> **What you will do**
In the listing below, the answer starts at the line that has "camera: 30 degrees left, 10 degrees up" and stops after the line that has "none -> grey mushroom [480,193,553,262]"; please repeat that part exactly and nothing more.

> **The records**
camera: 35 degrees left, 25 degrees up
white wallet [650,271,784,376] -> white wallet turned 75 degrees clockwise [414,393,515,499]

--

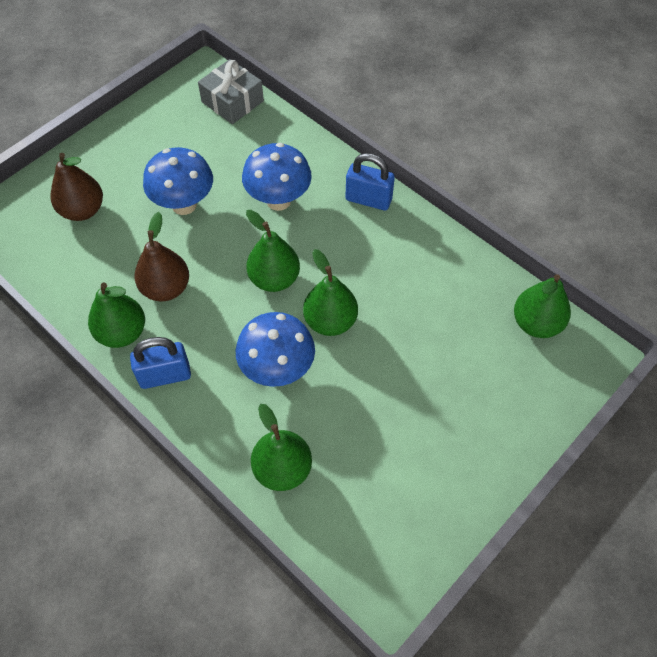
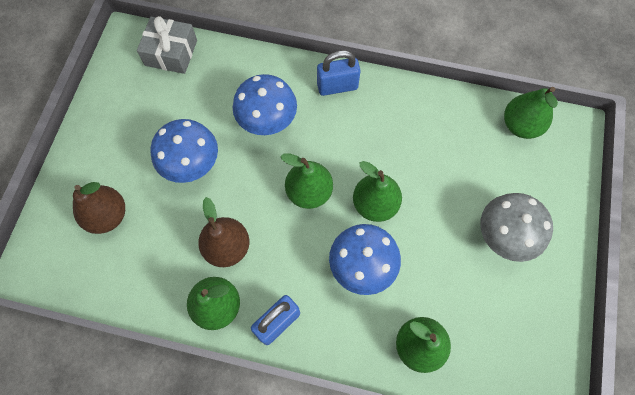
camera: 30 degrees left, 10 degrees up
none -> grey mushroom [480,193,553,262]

---

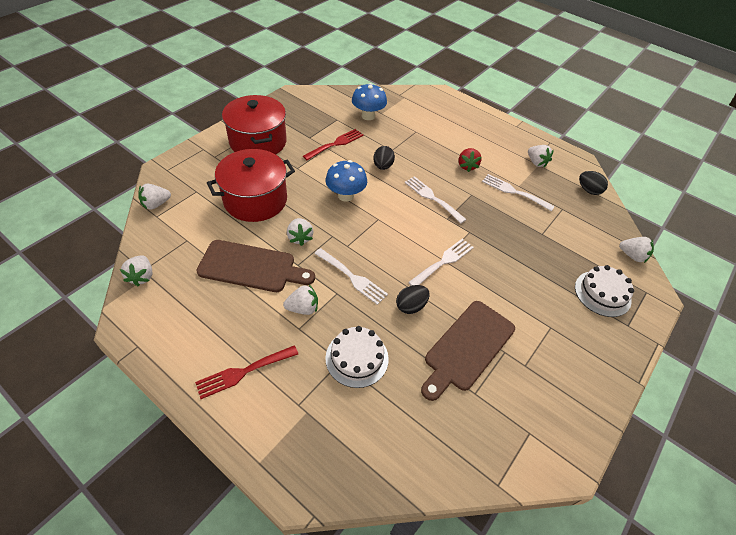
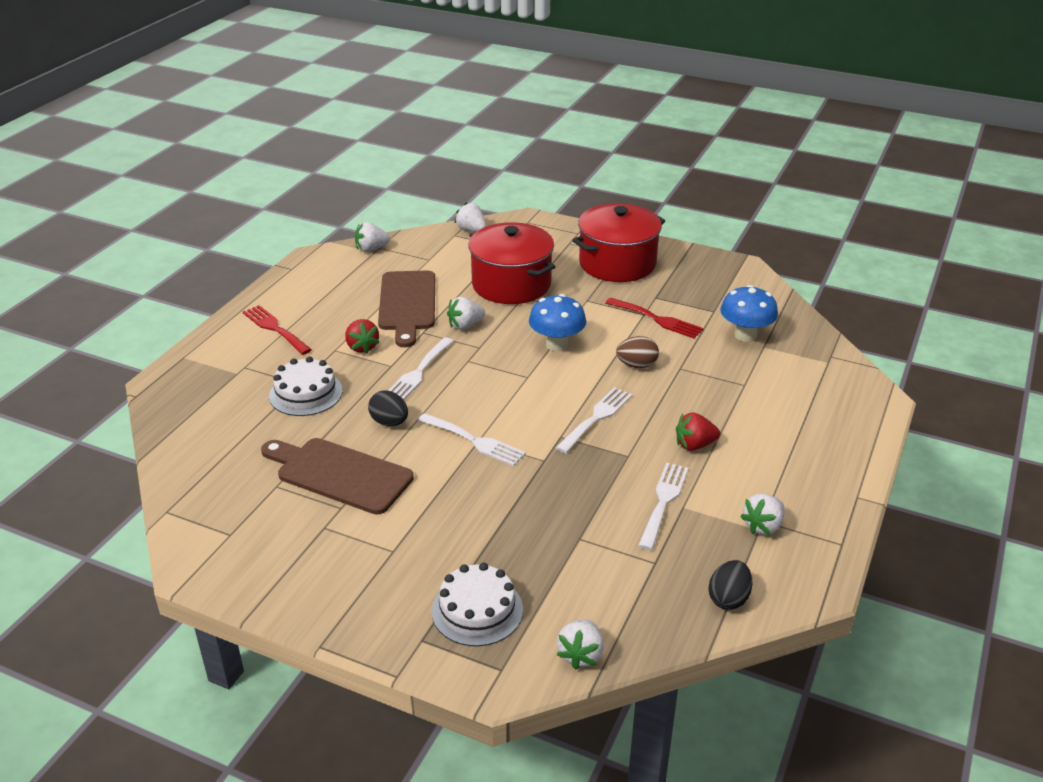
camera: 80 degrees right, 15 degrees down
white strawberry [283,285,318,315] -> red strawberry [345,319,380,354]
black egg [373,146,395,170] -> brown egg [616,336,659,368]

> **Task result**
camera: 30 degrees left, 10 degrees up
none -> grey mushroom [480,193,553,262]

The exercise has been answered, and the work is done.